== Segment start ==

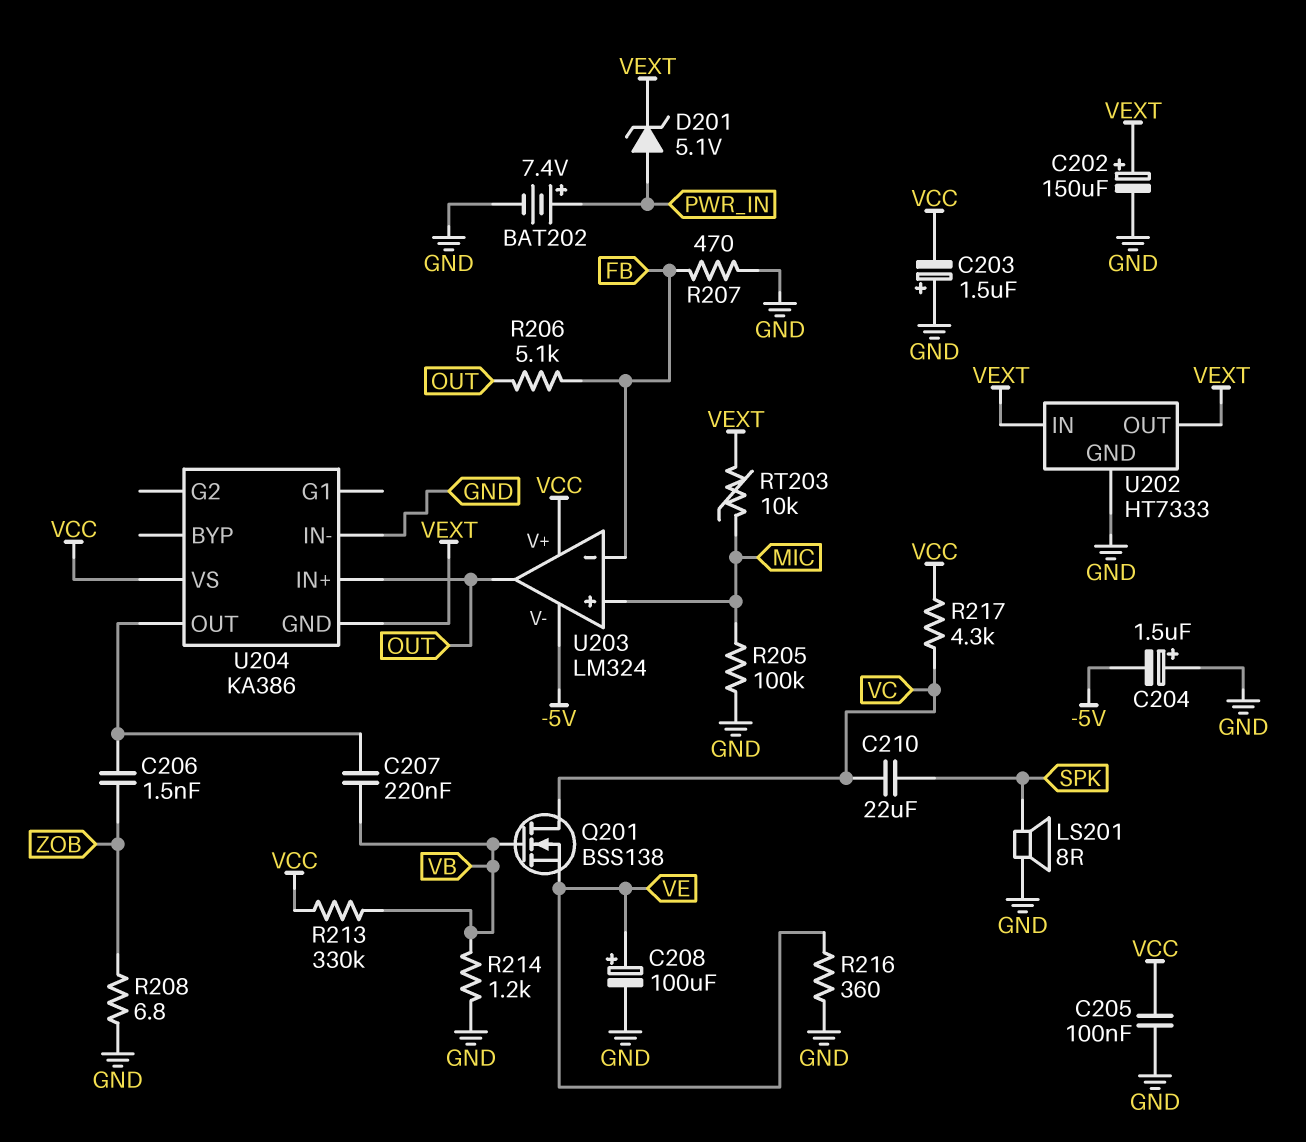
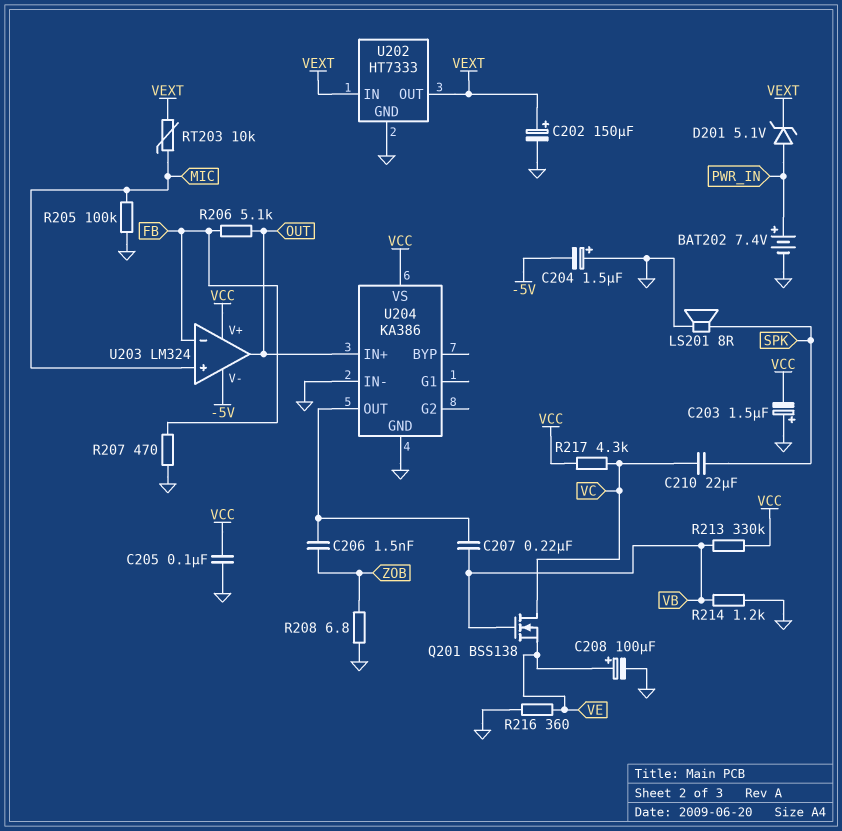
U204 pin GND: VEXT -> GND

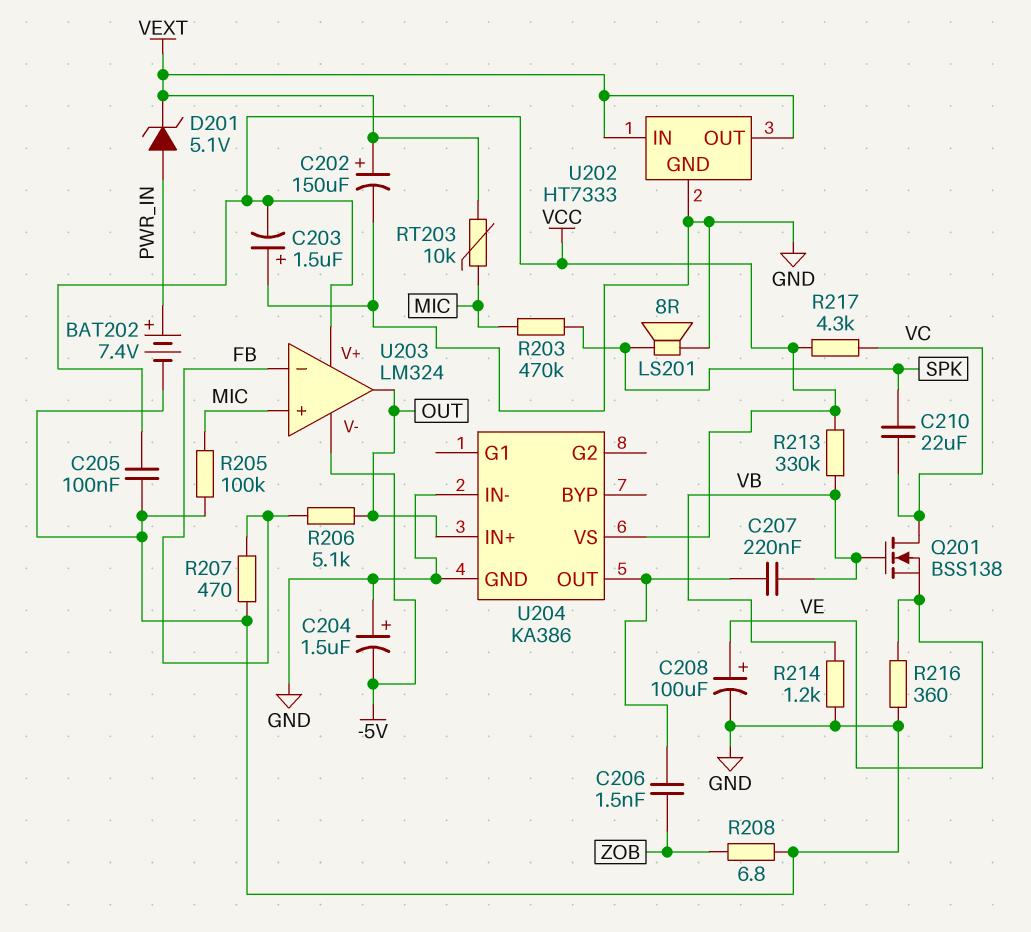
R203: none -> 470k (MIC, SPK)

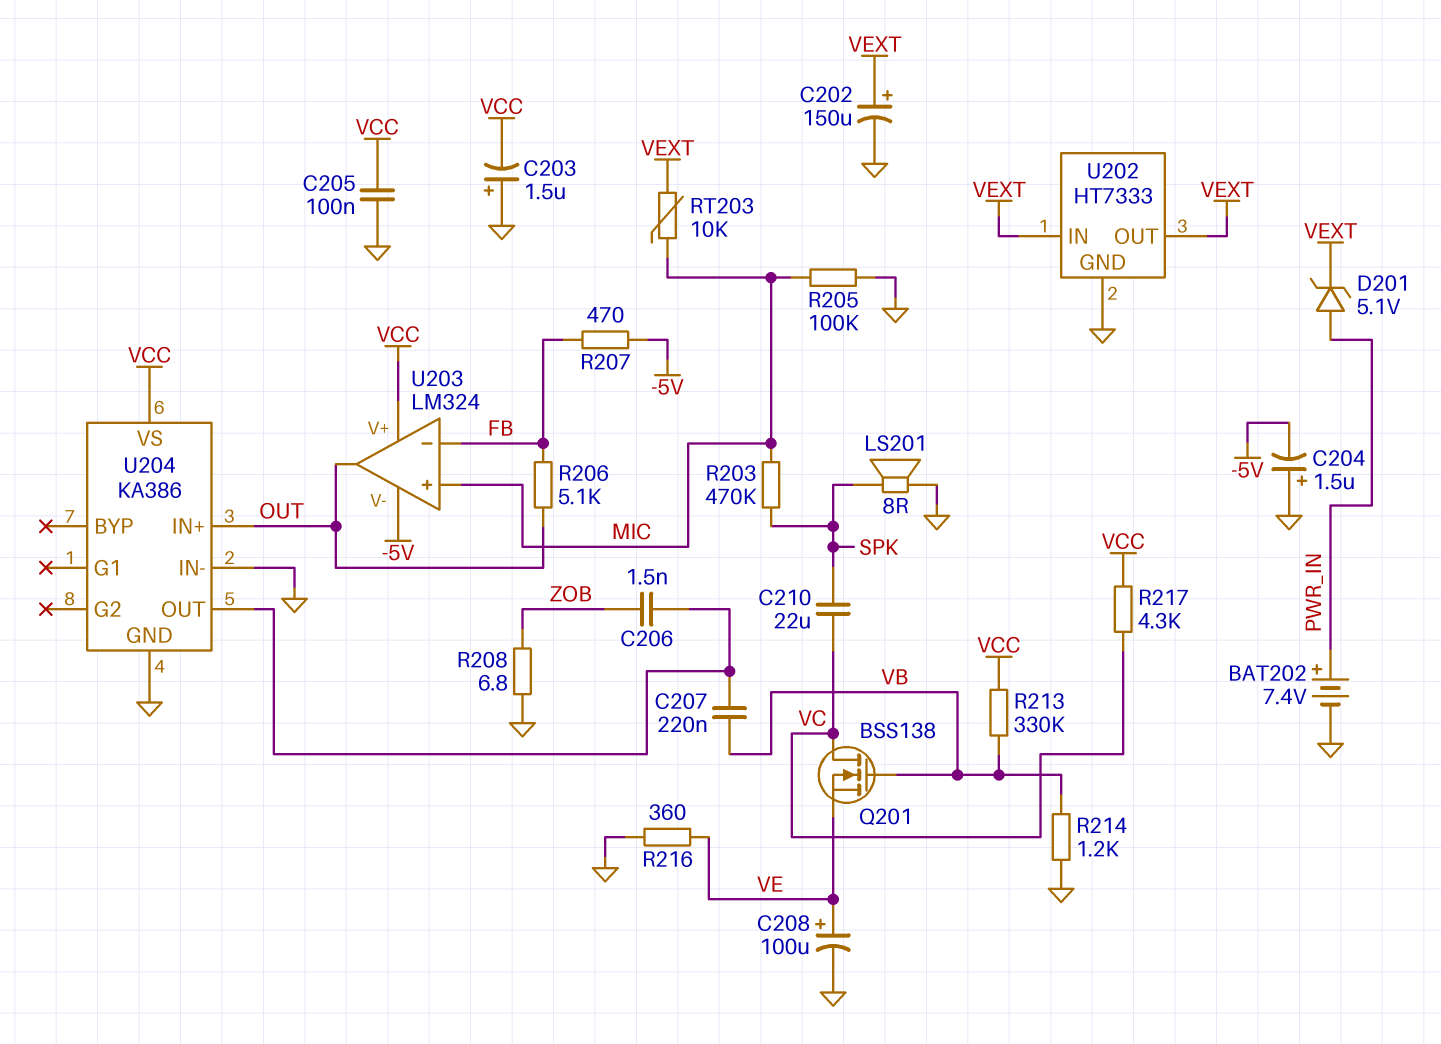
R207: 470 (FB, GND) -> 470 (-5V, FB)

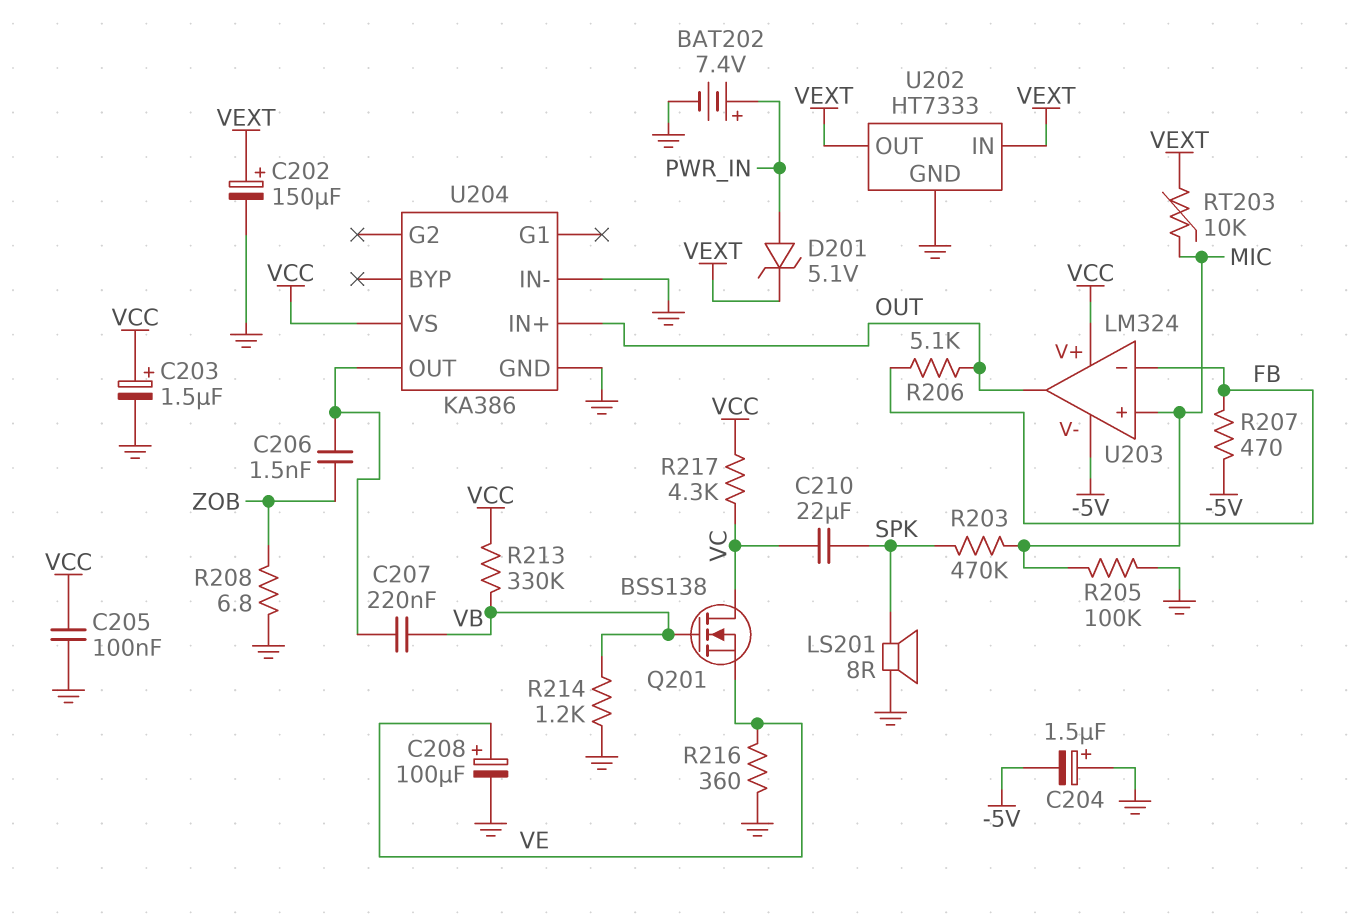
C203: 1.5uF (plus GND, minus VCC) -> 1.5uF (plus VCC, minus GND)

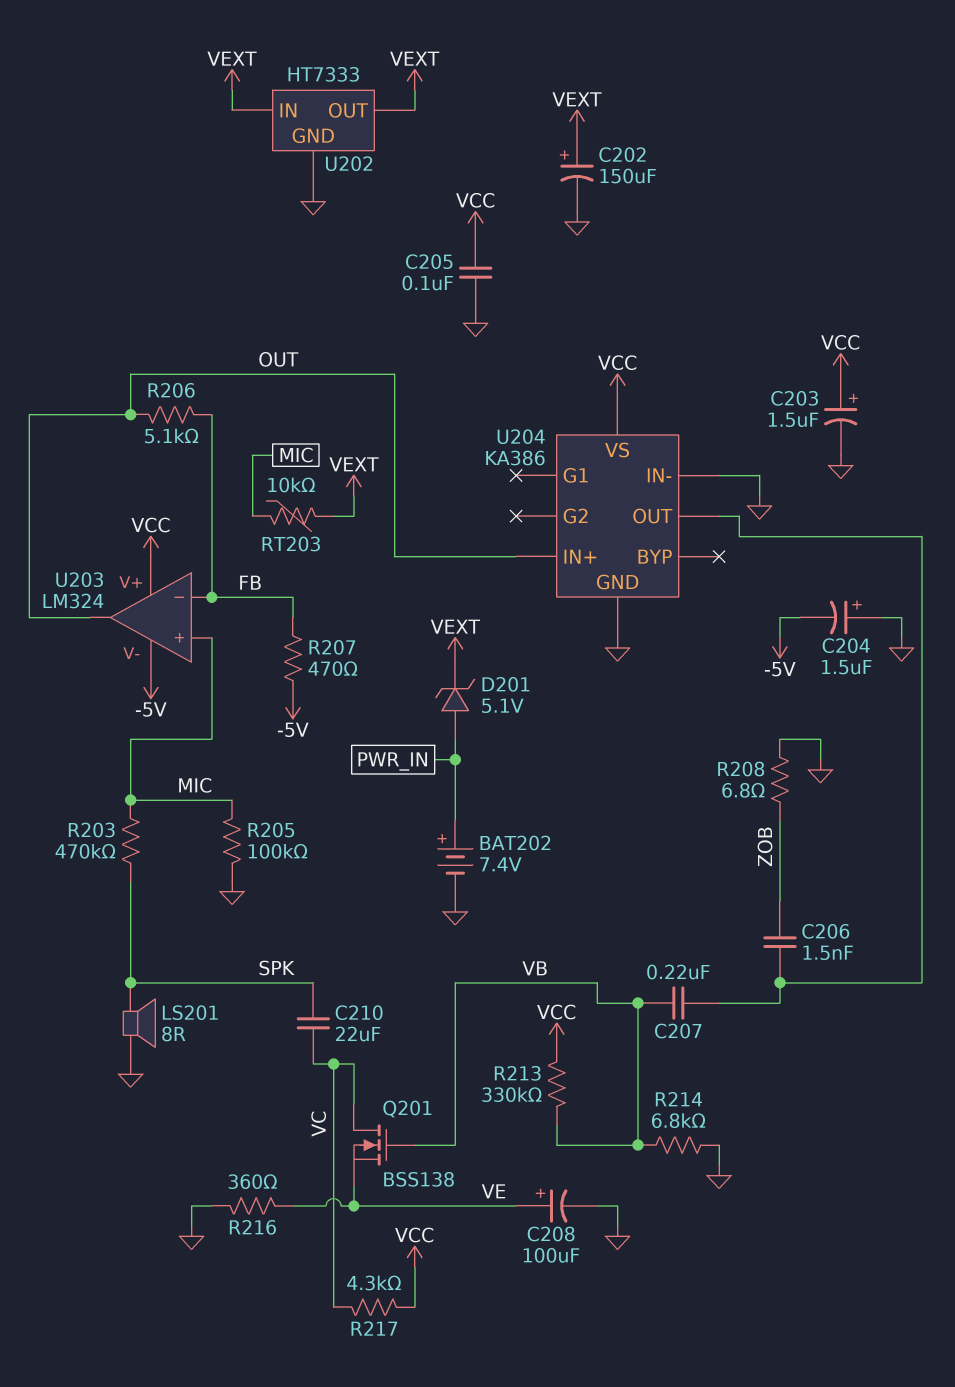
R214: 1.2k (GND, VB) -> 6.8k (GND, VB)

== Segment end ==

▶ Directions
Would you transcribe all of the data exactly, omitting any pictures?

▶ Problem solution
U204 pin GND: VEXT -> GND

R203: none -> 470k (MIC, SPK)

R207: 470 (FB, GND) -> 470 (-5V, FB)

C203: 1.5uF (plus GND, minus VCC) -> 1.5uF (plus VCC, minus GND)

R214: 1.2k (GND, VB) -> 6.8k (GND, VB)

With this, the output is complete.